— ABOUT THIS TASK —
Once you reach the line containing "S2: button (DGND, SEL0) -> button (SEL0, W10)" in the data below, restate each line word for word up to and including the one containing "U4: XOR 74HC86".

— RECORDS SHOWN —
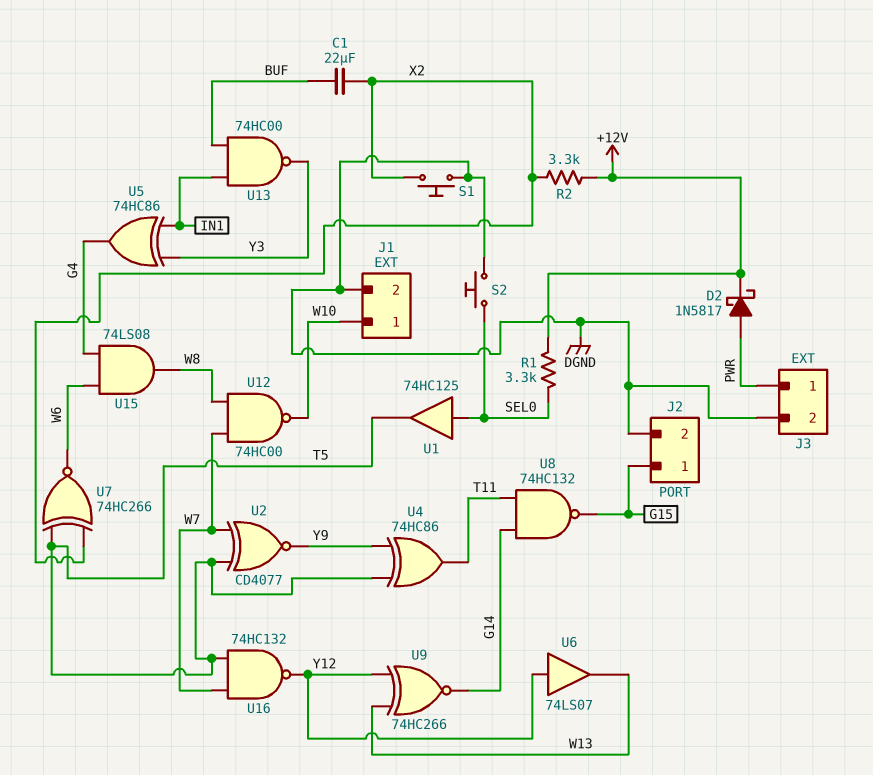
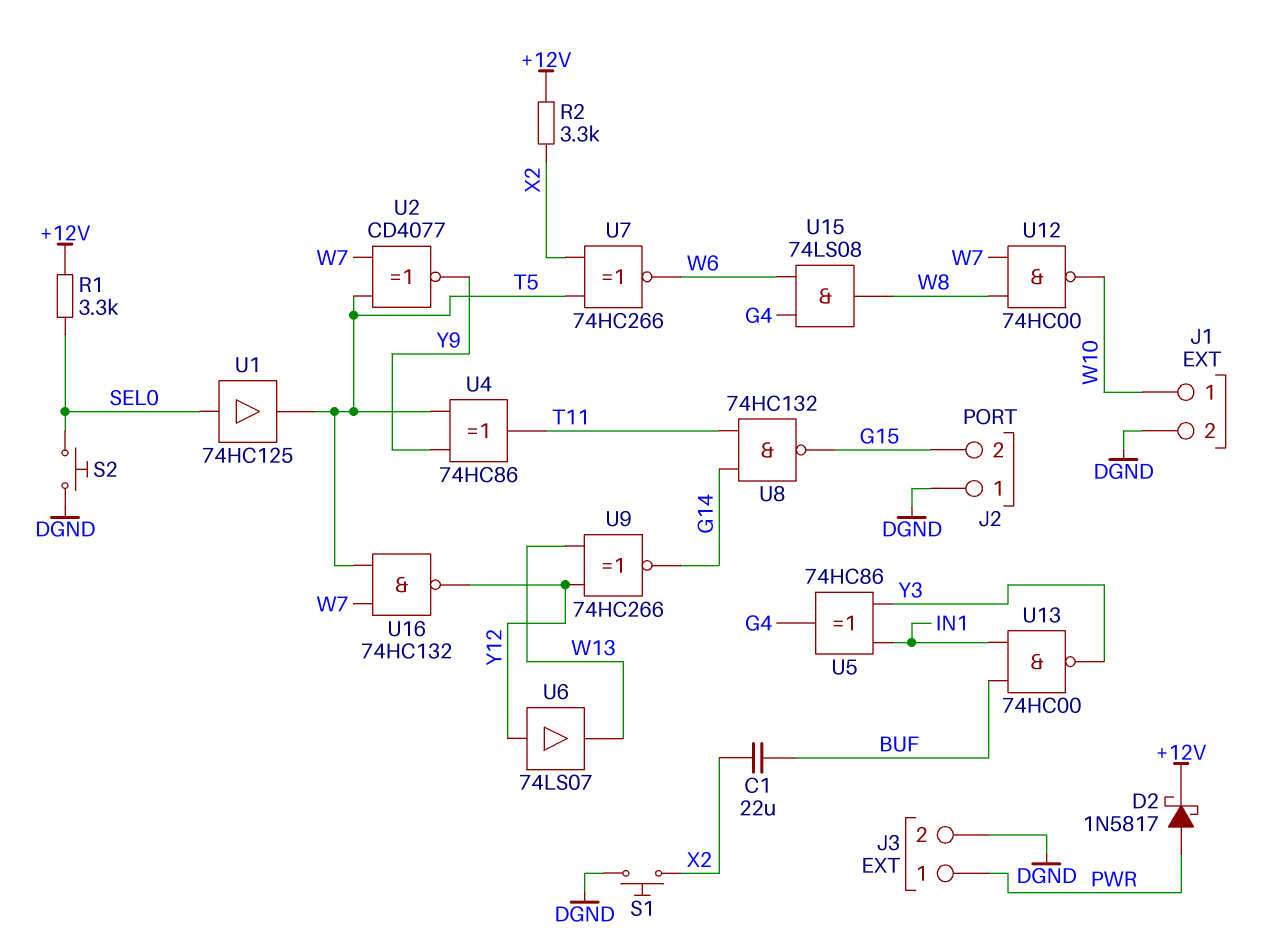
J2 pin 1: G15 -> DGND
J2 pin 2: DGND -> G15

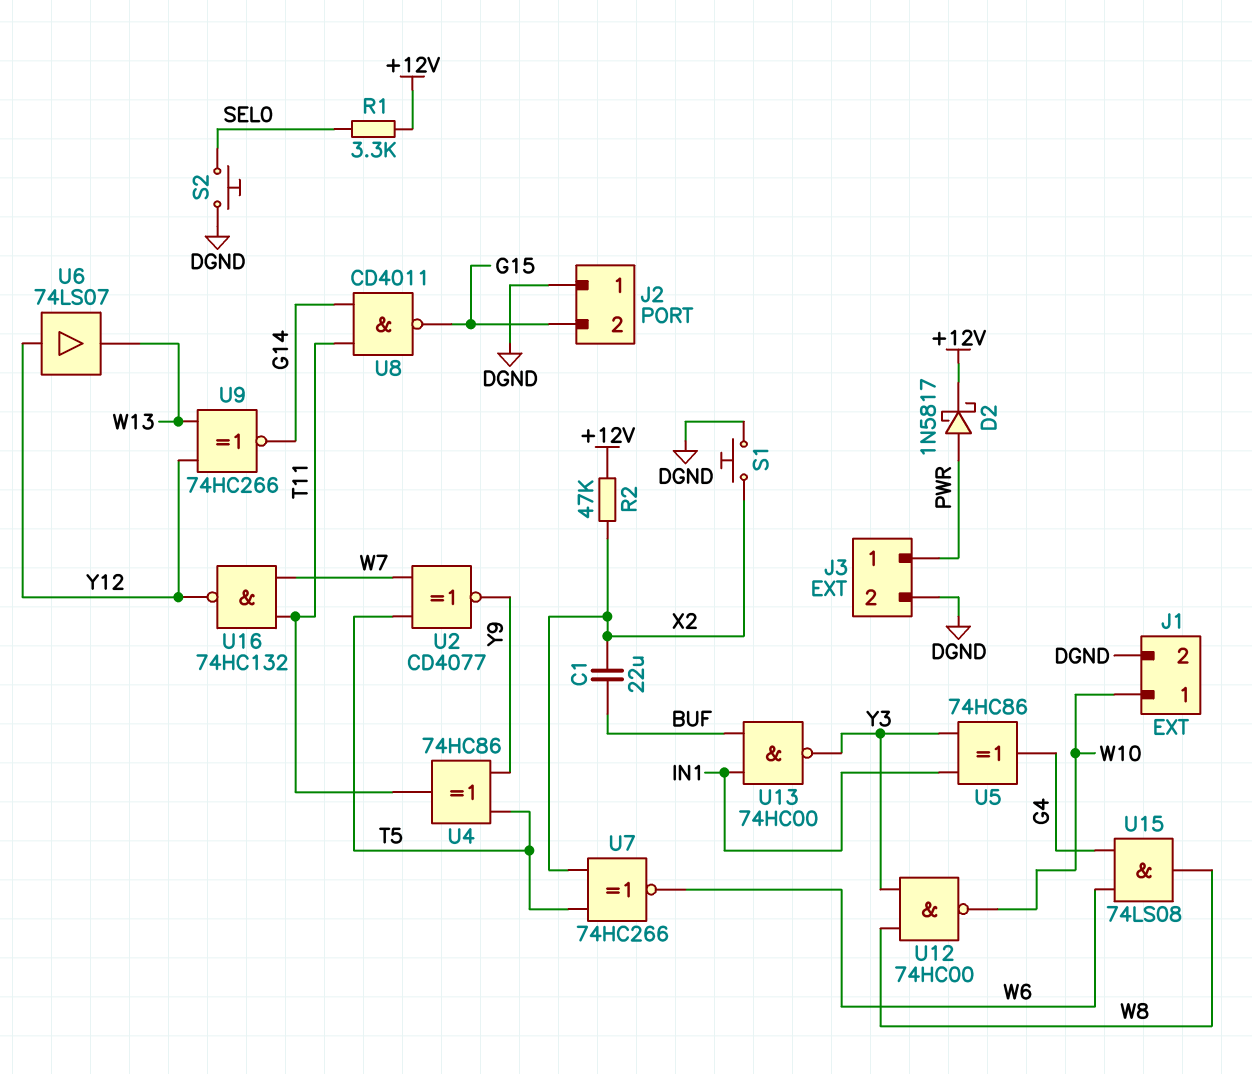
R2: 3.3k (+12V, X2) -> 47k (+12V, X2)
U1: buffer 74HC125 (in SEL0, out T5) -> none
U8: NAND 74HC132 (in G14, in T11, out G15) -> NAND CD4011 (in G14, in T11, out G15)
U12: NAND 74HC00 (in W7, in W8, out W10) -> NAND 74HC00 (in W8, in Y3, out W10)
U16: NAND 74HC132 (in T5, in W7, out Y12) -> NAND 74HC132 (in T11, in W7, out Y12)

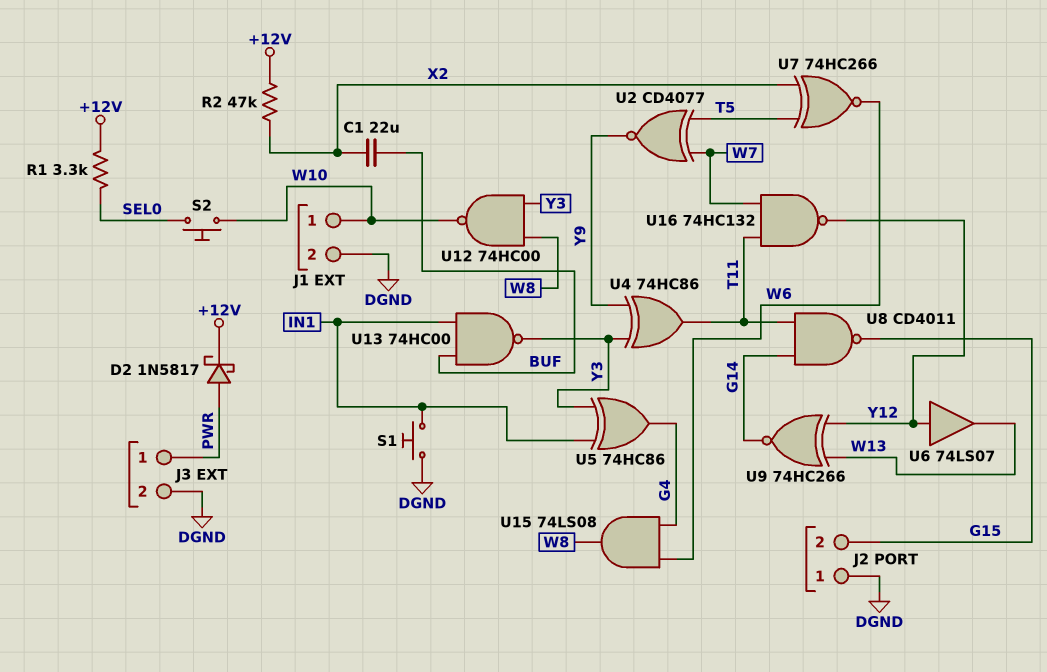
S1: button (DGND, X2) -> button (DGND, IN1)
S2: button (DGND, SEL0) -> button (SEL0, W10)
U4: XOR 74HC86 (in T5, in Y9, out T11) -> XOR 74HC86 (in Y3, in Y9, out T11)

--

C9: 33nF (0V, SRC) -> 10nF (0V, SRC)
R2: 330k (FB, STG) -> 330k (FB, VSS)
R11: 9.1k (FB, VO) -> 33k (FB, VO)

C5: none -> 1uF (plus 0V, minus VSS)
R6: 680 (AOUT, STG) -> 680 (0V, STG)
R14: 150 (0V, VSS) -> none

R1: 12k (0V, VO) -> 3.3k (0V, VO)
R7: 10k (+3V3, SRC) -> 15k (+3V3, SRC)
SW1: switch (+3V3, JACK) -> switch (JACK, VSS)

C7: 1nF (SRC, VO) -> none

--

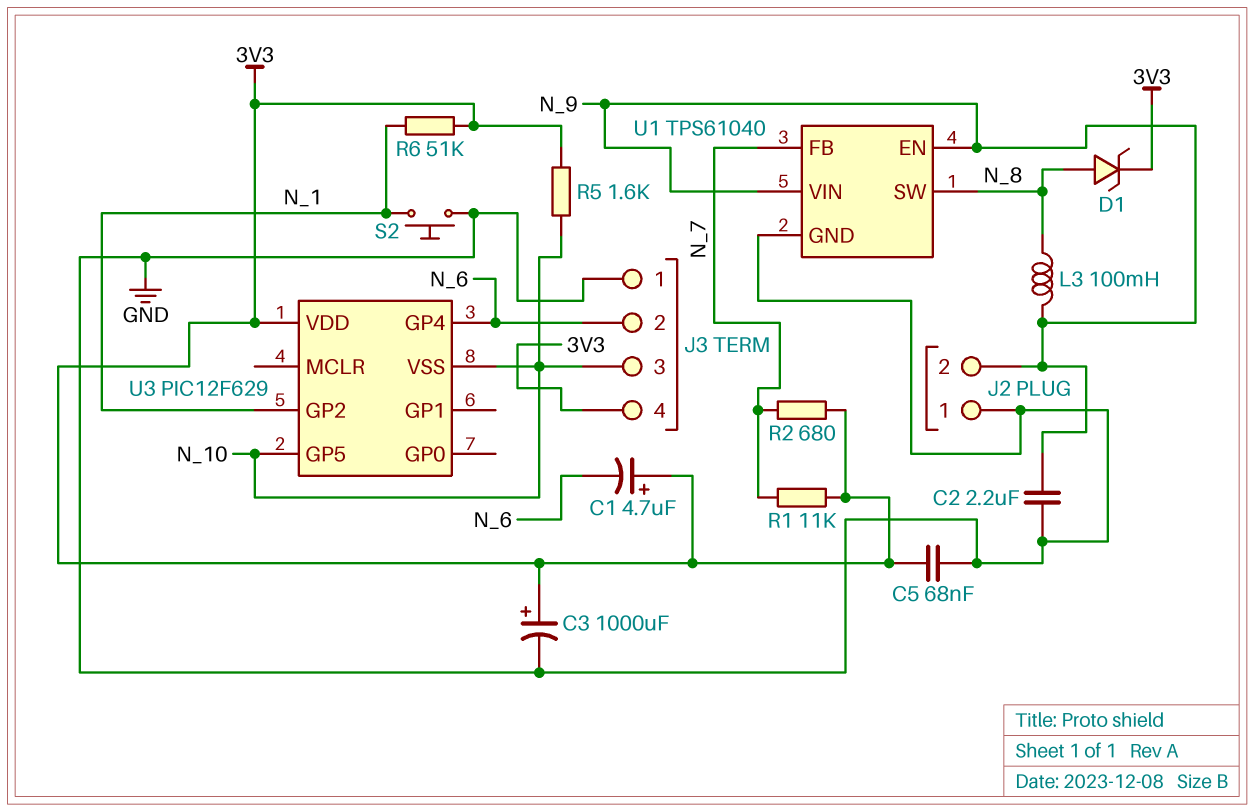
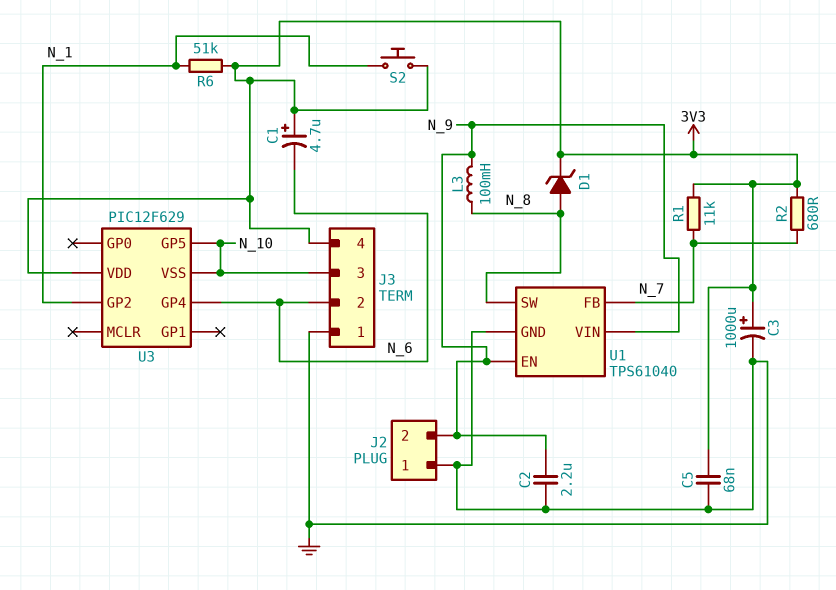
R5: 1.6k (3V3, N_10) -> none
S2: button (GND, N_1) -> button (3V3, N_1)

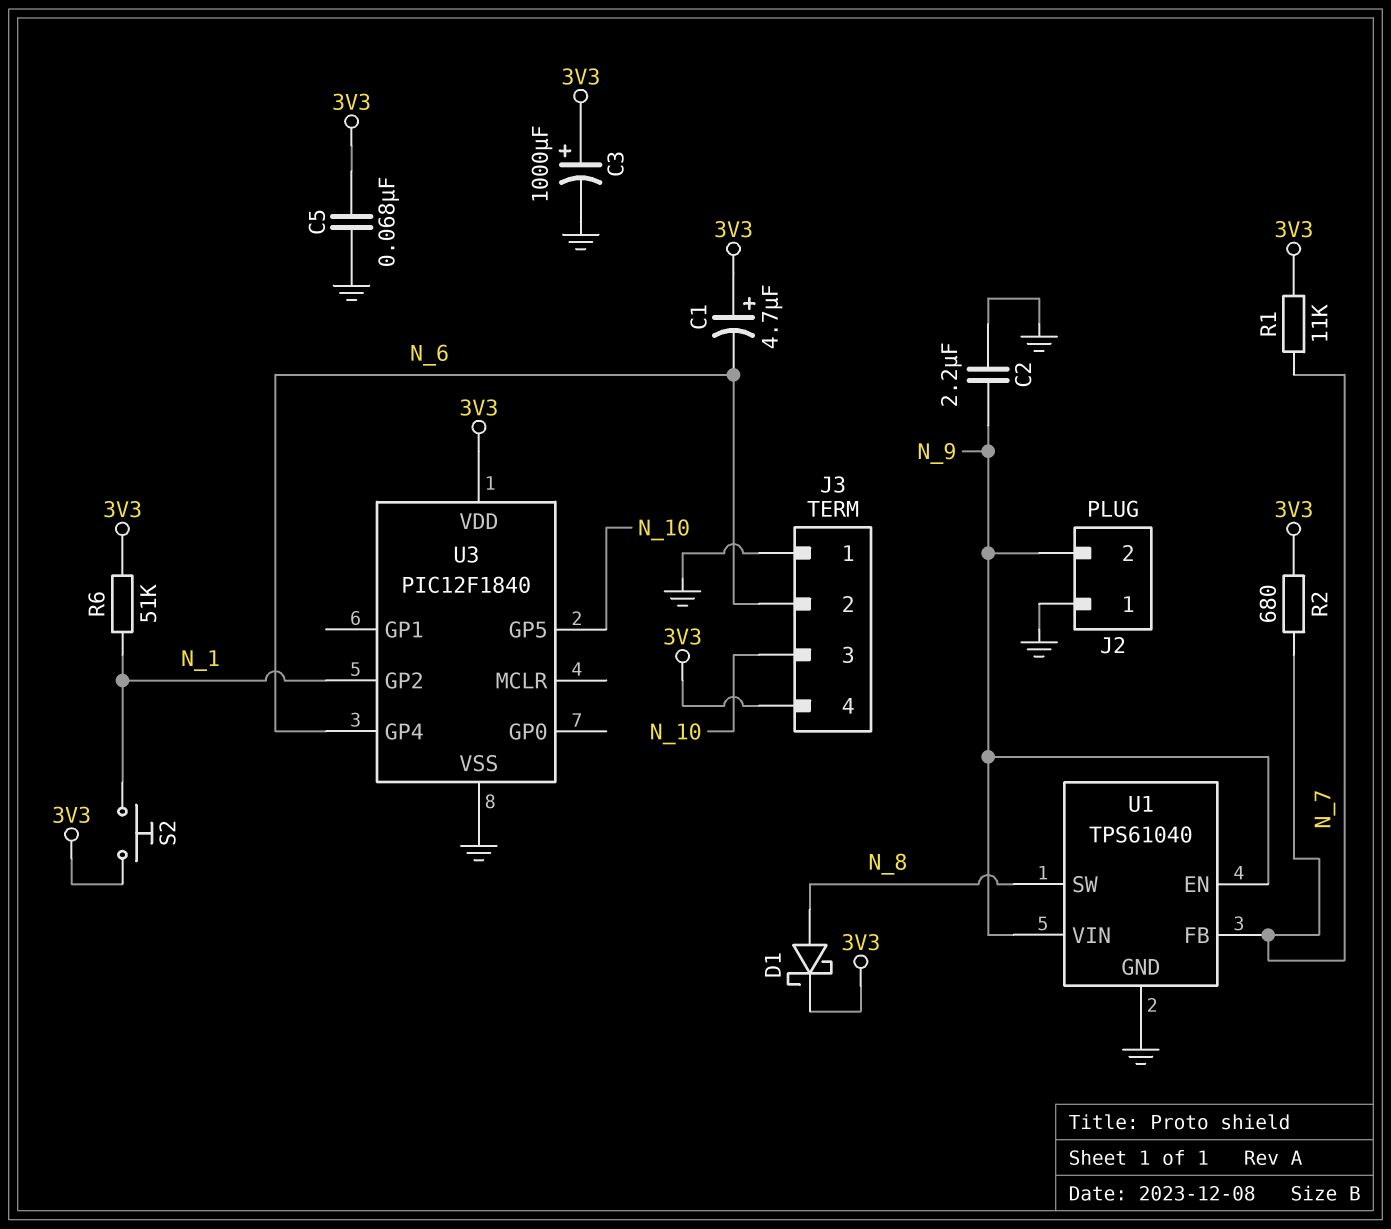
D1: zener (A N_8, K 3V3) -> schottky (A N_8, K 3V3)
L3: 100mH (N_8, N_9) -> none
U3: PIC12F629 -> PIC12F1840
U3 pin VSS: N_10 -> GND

— RESPONSE AREA —
S2: button (DGND, SEL0) -> button (SEL0, W10)
U4: XOR 74HC86 (in T5, in Y9, out T11) -> XOR 74HC86 (in Y3, in Y9, out T11)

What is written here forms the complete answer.